Going line by line through the material below, tally those that contain the word "stick" and give the count by itself.

Data below section start

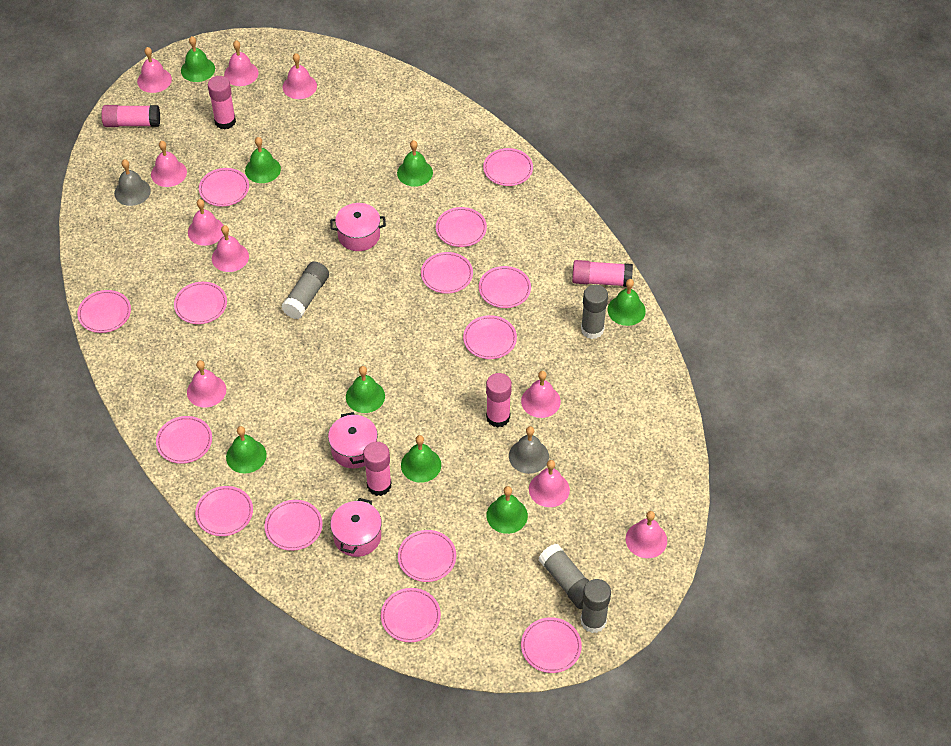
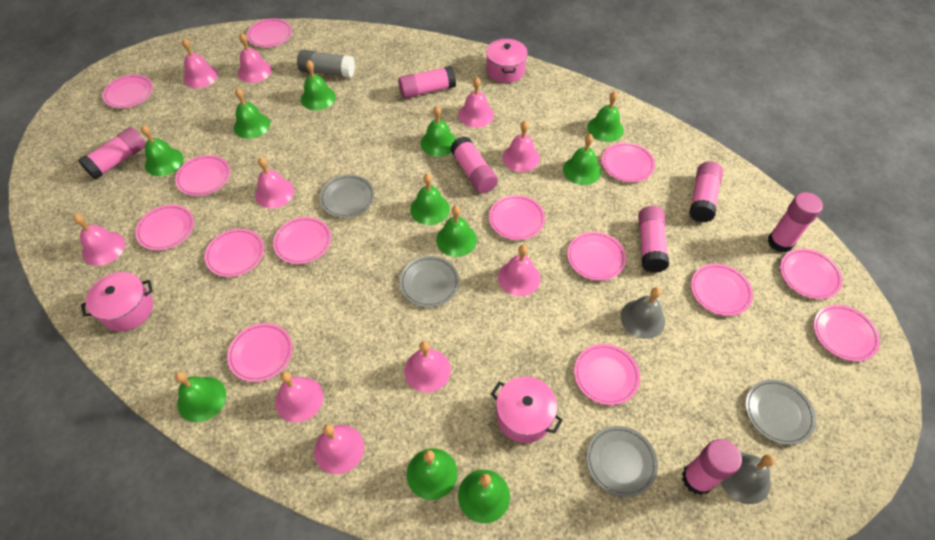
green bell: 8 -> 11
grey glue stick: 4 -> 1
grey plate: 0 -> 4
pink glue stick: 5 -> 7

Data below section end

Exercise output: 2